→ Exercise goal
Reproduce, character for character, the lines of the material below that begin with the line containing "Based on the" and continue down to and including the line containing "Positioned lower is".

-=-=-

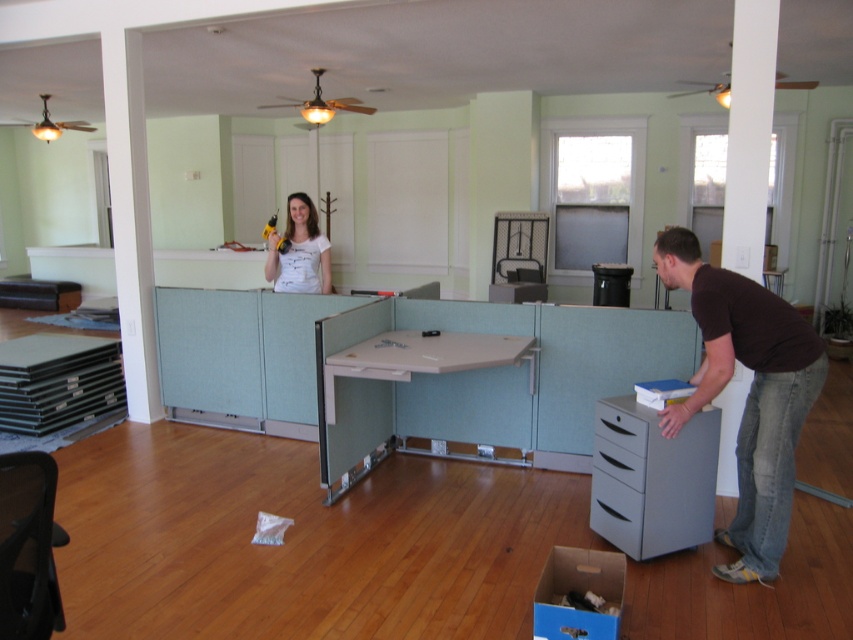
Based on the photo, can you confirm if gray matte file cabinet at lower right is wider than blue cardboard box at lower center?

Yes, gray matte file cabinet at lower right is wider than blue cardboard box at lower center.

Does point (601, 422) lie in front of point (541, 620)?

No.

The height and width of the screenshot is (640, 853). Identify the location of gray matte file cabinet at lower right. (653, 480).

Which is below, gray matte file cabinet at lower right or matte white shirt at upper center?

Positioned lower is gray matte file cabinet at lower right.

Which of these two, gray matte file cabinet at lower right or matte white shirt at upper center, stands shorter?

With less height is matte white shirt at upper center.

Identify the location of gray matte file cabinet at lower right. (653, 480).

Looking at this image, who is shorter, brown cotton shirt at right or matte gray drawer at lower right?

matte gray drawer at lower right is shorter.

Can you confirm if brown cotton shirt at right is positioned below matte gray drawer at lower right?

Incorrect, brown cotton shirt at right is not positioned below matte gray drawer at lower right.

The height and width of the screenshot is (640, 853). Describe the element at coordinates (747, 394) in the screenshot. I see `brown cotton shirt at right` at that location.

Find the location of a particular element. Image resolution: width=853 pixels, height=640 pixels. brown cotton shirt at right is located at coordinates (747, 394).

-=-=-

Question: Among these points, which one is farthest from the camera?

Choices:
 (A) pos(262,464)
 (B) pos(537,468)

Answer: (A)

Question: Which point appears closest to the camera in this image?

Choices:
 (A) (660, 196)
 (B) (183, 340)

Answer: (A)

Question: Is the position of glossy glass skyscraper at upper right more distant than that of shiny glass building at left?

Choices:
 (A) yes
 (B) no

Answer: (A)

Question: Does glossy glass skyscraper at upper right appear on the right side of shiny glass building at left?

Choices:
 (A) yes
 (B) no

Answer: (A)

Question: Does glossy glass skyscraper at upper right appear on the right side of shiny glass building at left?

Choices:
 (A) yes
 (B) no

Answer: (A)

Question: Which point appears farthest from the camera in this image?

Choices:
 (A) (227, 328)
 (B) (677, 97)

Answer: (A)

-=-=-

→ Your solution
Based on the photo, can you confirm if gray matte file cabinet at lower right is wider than blue cardboard box at lower center?

Yes, gray matte file cabinet at lower right is wider than blue cardboard box at lower center.

Does point (601, 422) lie in front of point (541, 620)?

No.

The height and width of the screenshot is (640, 853). Identify the location of gray matte file cabinet at lower right. (653, 480).

Which is below, gray matte file cabinet at lower right or matte white shirt at upper center?

Positioned lower is gray matte file cabinet at lower right.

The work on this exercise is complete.